- **Assignment**: Exact reproduction of the listing is required. Pictures are not reproduced.

- **Information shown**:
____________________
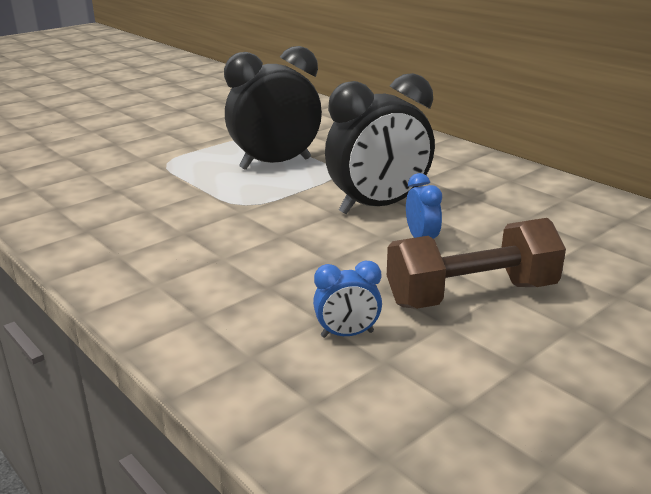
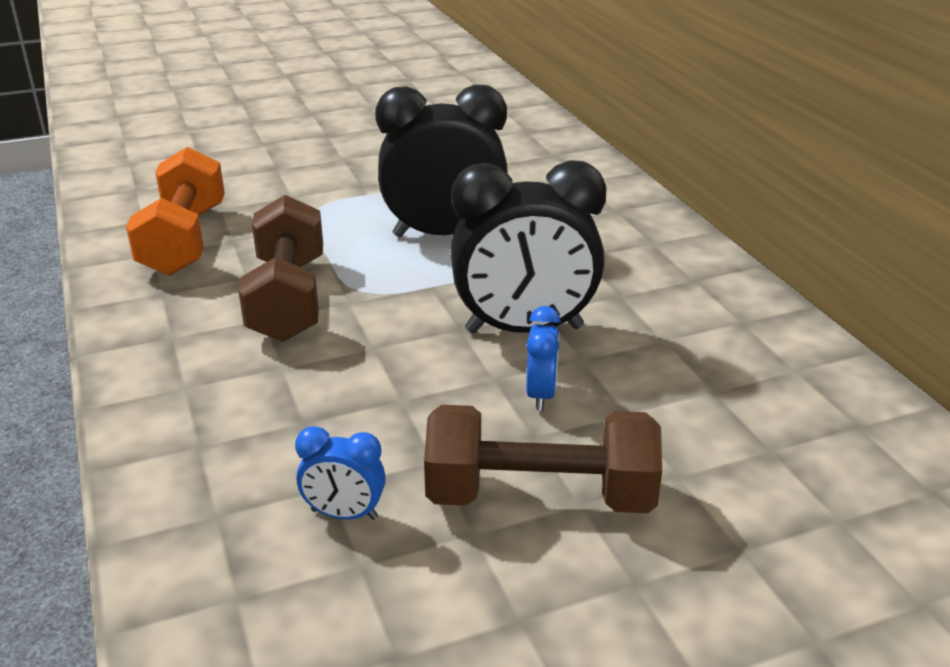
camera: 20 degrees right, 5 degrees up
(77, 196) = (184, 240): none -> orange dumbbell
(192, 217) = (287, 299): none -> brown dumbbell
____________________
- **Response to this exercise**:
camera: 20 degrees right, 5 degrees up
(77, 196) = (184, 240): none -> orange dumbbell
(192, 217) = (287, 299): none -> brown dumbbell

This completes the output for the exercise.